### [WORK TO BE COMPLETED]
Only the lines from the top of the material through the line containing "XT1: 16MHz (N5, N9) -> 25MHz (N5, N9)" should be restated, each one exactly.

### [RECORDED DATA]
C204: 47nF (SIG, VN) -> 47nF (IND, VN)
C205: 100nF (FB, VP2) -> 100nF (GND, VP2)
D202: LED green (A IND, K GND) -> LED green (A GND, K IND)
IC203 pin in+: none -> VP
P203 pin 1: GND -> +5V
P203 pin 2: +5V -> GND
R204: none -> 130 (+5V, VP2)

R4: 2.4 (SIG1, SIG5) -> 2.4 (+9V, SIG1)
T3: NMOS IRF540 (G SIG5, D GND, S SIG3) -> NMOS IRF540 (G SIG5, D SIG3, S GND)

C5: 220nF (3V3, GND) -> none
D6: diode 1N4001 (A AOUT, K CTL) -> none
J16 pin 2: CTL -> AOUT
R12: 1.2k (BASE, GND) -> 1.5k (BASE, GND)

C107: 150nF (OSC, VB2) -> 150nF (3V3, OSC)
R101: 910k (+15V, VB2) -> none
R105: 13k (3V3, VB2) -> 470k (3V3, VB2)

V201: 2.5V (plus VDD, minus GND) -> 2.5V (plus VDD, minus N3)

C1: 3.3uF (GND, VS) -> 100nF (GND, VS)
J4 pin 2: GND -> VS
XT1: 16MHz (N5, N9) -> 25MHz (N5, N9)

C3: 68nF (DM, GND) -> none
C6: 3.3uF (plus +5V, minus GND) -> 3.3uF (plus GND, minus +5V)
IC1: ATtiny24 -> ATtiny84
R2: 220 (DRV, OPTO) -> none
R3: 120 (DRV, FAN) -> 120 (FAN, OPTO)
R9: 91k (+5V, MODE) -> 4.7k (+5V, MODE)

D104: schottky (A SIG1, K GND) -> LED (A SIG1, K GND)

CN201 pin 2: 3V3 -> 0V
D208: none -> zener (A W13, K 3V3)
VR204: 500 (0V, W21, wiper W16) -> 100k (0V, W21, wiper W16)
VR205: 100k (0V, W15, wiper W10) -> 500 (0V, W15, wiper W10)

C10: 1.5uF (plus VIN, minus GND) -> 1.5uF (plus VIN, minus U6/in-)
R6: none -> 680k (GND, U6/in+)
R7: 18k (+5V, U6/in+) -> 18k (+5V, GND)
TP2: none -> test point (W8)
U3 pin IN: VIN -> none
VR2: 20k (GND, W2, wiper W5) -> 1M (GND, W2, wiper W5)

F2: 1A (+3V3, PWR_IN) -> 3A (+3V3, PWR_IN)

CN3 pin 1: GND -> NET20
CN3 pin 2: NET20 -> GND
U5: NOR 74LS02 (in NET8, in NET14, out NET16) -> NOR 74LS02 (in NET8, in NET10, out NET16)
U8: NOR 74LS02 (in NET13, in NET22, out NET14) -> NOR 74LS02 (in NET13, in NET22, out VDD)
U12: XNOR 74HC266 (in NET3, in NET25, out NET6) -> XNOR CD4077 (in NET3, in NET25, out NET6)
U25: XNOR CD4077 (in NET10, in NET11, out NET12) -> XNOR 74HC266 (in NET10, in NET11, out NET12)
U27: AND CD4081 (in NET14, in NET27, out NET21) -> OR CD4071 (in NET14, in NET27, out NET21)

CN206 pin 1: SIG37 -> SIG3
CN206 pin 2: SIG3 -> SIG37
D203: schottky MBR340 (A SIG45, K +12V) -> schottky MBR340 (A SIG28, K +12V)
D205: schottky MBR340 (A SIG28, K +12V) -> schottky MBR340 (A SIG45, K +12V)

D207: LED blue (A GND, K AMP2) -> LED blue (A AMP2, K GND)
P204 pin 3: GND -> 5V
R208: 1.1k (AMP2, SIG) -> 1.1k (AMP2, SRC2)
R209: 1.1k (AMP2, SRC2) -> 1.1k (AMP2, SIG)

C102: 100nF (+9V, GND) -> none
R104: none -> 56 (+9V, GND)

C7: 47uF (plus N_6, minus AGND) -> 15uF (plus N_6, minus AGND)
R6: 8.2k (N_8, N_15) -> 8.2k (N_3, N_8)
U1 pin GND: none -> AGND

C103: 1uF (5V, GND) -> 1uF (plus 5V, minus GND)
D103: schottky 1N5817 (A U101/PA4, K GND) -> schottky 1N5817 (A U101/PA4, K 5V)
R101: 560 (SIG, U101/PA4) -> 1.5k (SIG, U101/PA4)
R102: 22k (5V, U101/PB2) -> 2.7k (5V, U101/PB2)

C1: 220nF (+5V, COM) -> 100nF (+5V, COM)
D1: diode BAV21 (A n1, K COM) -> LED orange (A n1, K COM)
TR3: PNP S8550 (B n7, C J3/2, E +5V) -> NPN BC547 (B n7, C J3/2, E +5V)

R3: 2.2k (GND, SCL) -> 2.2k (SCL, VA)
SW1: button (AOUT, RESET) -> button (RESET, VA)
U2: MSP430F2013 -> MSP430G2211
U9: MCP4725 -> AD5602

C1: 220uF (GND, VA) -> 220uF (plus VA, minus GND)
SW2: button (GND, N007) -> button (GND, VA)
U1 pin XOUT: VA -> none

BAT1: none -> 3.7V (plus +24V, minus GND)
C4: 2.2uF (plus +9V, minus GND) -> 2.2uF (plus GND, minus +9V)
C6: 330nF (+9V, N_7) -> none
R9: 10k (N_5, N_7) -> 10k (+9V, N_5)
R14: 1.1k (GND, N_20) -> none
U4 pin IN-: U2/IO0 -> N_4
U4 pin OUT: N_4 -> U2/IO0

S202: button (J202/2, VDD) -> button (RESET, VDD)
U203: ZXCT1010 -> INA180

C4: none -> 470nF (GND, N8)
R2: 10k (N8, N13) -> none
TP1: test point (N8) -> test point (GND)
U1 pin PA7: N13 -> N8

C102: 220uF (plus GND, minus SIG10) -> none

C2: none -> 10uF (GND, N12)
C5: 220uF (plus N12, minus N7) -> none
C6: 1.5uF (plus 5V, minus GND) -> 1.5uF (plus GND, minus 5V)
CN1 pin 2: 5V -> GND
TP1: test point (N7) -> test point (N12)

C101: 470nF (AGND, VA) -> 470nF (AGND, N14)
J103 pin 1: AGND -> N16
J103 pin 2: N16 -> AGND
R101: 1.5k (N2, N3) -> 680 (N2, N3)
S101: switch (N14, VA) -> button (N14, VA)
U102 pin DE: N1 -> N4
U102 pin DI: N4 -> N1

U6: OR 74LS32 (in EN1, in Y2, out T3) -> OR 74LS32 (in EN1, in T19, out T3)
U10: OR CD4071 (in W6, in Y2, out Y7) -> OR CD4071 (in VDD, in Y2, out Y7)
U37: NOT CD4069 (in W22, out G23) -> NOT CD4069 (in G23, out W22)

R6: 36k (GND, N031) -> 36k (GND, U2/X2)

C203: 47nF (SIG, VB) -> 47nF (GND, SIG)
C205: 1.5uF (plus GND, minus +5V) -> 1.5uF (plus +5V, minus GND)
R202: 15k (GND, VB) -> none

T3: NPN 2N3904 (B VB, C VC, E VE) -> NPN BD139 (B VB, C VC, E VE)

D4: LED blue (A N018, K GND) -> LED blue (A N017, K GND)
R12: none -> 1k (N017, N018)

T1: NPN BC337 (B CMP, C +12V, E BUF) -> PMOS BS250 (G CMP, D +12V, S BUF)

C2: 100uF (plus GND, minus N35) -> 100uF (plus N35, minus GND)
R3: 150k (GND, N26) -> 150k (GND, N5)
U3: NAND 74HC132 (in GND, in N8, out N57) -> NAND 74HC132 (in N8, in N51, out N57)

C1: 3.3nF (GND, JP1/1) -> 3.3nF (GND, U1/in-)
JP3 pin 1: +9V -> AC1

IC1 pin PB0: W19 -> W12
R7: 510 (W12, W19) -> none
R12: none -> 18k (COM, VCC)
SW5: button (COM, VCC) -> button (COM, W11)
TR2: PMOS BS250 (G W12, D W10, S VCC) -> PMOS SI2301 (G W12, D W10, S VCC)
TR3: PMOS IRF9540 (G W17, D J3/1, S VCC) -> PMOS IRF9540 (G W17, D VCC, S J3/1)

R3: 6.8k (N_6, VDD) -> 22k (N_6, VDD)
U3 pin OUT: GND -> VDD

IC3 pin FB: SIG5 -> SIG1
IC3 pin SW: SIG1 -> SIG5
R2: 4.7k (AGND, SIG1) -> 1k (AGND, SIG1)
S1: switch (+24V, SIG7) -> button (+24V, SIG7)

### [RESULT OF THE EXERCISE]
C204: 47nF (SIG, VN) -> 47nF (IND, VN)
C205: 100nF (FB, VP2) -> 100nF (GND, VP2)
D202: LED green (A IND, K GND) -> LED green (A GND, K IND)
IC203 pin in+: none -> VP
P203 pin 1: GND -> +5V
P203 pin 2: +5V -> GND
R204: none -> 130 (+5V, VP2)

R4: 2.4 (SIG1, SIG5) -> 2.4 (+9V, SIG1)
T3: NMOS IRF540 (G SIG5, D GND, S SIG3) -> NMOS IRF540 (G SIG5, D SIG3, S GND)

C5: 220nF (3V3, GND) -> none
D6: diode 1N4001 (A AOUT, K CTL) -> none
J16 pin 2: CTL -> AOUT
R12: 1.2k (BASE, GND) -> 1.5k (BASE, GND)

C107: 150nF (OSC, VB2) -> 150nF (3V3, OSC)
R101: 910k (+15V, VB2) -> none
R105: 13k (3V3, VB2) -> 470k (3V3, VB2)

V201: 2.5V (plus VDD, minus GND) -> 2.5V (plus VDD, minus N3)

C1: 3.3uF (GND, VS) -> 100nF (GND, VS)
J4 pin 2: GND -> VS
XT1: 16MHz (N5, N9) -> 25MHz (N5, N9)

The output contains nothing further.